▶ What this task involves: Nothing should be dropped or changed: copy every line of the listing.

═══

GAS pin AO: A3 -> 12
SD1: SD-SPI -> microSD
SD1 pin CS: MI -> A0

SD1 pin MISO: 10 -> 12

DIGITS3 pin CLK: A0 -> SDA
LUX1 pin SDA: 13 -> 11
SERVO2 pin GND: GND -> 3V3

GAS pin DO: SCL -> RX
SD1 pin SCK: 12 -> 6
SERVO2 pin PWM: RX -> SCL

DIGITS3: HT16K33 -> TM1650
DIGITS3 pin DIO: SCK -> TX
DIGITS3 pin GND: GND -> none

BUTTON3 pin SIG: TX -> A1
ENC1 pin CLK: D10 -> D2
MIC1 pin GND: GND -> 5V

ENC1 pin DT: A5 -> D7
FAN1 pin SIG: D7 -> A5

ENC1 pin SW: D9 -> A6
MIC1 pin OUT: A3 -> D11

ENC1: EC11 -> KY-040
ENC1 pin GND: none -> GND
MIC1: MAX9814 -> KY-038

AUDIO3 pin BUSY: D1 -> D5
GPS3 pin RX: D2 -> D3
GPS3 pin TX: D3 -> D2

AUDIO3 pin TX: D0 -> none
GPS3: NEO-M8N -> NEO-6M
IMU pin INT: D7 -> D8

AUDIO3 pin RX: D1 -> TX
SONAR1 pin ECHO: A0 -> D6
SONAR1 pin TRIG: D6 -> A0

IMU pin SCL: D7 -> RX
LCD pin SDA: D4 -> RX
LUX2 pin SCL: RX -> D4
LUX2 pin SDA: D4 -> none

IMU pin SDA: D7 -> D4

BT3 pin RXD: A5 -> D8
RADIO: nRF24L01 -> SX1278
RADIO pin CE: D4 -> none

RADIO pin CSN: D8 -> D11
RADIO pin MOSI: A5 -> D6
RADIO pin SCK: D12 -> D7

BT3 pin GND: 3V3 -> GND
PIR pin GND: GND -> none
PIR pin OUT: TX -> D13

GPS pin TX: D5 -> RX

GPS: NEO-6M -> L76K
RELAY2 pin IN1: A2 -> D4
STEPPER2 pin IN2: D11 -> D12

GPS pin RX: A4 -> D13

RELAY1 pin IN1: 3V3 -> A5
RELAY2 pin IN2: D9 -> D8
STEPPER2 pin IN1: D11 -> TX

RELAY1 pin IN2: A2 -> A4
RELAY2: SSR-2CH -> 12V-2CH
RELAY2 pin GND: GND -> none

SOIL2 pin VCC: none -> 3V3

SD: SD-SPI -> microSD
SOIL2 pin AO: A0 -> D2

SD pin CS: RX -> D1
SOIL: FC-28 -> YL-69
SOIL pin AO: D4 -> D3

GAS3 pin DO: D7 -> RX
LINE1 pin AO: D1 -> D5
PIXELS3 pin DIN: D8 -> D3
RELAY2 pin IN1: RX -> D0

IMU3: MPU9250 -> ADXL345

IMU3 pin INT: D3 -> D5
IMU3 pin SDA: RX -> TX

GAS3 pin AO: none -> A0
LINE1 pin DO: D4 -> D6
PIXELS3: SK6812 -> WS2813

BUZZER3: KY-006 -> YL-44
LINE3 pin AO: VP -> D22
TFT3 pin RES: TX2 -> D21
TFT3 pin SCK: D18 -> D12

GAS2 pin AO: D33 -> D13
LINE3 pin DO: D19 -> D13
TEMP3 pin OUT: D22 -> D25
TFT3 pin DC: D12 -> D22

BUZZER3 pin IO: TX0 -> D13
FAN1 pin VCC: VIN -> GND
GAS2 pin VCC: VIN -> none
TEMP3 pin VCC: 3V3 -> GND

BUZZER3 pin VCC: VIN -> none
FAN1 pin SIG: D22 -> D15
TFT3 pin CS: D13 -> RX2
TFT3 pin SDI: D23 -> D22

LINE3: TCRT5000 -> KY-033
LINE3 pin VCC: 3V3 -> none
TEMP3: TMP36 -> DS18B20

═══

▶ Written reply:
GAS pin AO: A3 -> 12
SD1: SD-SPI -> microSD
SD1 pin CS: MI -> A0

SD1 pin MISO: 10 -> 12

DIGITS3 pin CLK: A0 -> SDA
LUX1 pin SDA: 13 -> 11
SERVO2 pin GND: GND -> 3V3

GAS pin DO: SCL -> RX
SD1 pin SCK: 12 -> 6
SERVO2 pin PWM: RX -> SCL

DIGITS3: HT16K33 -> TM1650
DIGITS3 pin DIO: SCK -> TX
DIGITS3 pin GND: GND -> none

BUTTON3 pin SIG: TX -> A1
ENC1 pin CLK: D10 -> D2
MIC1 pin GND: GND -> 5V

ENC1 pin DT: A5 -> D7
FAN1 pin SIG: D7 -> A5

ENC1 pin SW: D9 -> A6
MIC1 pin OUT: A3 -> D11

ENC1: EC11 -> KY-040
ENC1 pin GND: none -> GND
MIC1: MAX9814 -> KY-038

AUDIO3 pin BUSY: D1 -> D5
GPS3 pin RX: D2 -> D3
GPS3 pin TX: D3 -> D2

AUDIO3 pin TX: D0 -> none
GPS3: NEO-M8N -> NEO-6M
IMU pin INT: D7 -> D8

AUDIO3 pin RX: D1 -> TX
SONAR1 pin ECHO: A0 -> D6
SONAR1 pin TRIG: D6 -> A0

IMU pin SCL: D7 -> RX
LCD pin SDA: D4 -> RX
LUX2 pin SCL: RX -> D4
LUX2 pin SDA: D4 -> none

IMU pin SDA: D7 -> D4

BT3 pin RXD: A5 -> D8
RADIO: nRF24L01 -> SX1278
RADIO pin CE: D4 -> none

RADIO pin CSN: D8 -> D11
RADIO pin MOSI: A5 -> D6
RADIO pin SCK: D12 -> D7

BT3 pin GND: 3V3 -> GND
PIR pin GND: GND -> none
PIR pin OUT: TX -> D13

GPS pin TX: D5 -> RX

GPS: NEO-6M -> L76K
RELAY2 pin IN1: A2 -> D4
STEPPER2 pin IN2: D11 -> D12

GPS pin RX: A4 -> D13

RELAY1 pin IN1: 3V3 -> A5
RELAY2 pin IN2: D9 -> D8
STEPPER2 pin IN1: D11 -> TX

RELAY1 pin IN2: A2 -> A4
RELAY2: SSR-2CH -> 12V-2CH
RELAY2 pin GND: GND -> none

SOIL2 pin VCC: none -> 3V3

SD: SD-SPI -> microSD
SOIL2 pin AO: A0 -> D2

SD pin CS: RX -> D1
SOIL: FC-28 -> YL-69
SOIL pin AO: D4 -> D3

GAS3 pin DO: D7 -> RX
LINE1 pin AO: D1 -> D5
PIXELS3 pin DIN: D8 -> D3
RELAY2 pin IN1: RX -> D0

IMU3: MPU9250 -> ADXL345

IMU3 pin INT: D3 -> D5
IMU3 pin SDA: RX -> TX

GAS3 pin AO: none -> A0
LINE1 pin DO: D4 -> D6
PIXELS3: SK6812 -> WS2813

BUZZER3: KY-006 -> YL-44
LINE3 pin AO: VP -> D22
TFT3 pin RES: TX2 -> D21
TFT3 pin SCK: D18 -> D12

GAS2 pin AO: D33 -> D13
LINE3 pin DO: D19 -> D13
TEMP3 pin OUT: D22 -> D25
TFT3 pin DC: D12 -> D22

BUZZER3 pin IO: TX0 -> D13
FAN1 pin VCC: VIN -> GND
GAS2 pin VCC: VIN -> none
TEMP3 pin VCC: 3V3 -> GND

BUZZER3 pin VCC: VIN -> none
FAN1 pin SIG: D22 -> D15
TFT3 pin CS: D13 -> RX2
TFT3 pin SDI: D23 -> D22

LINE3: TCRT5000 -> KY-033
LINE3 pin VCC: 3V3 -> none
TEMP3: TMP36 -> DS18B20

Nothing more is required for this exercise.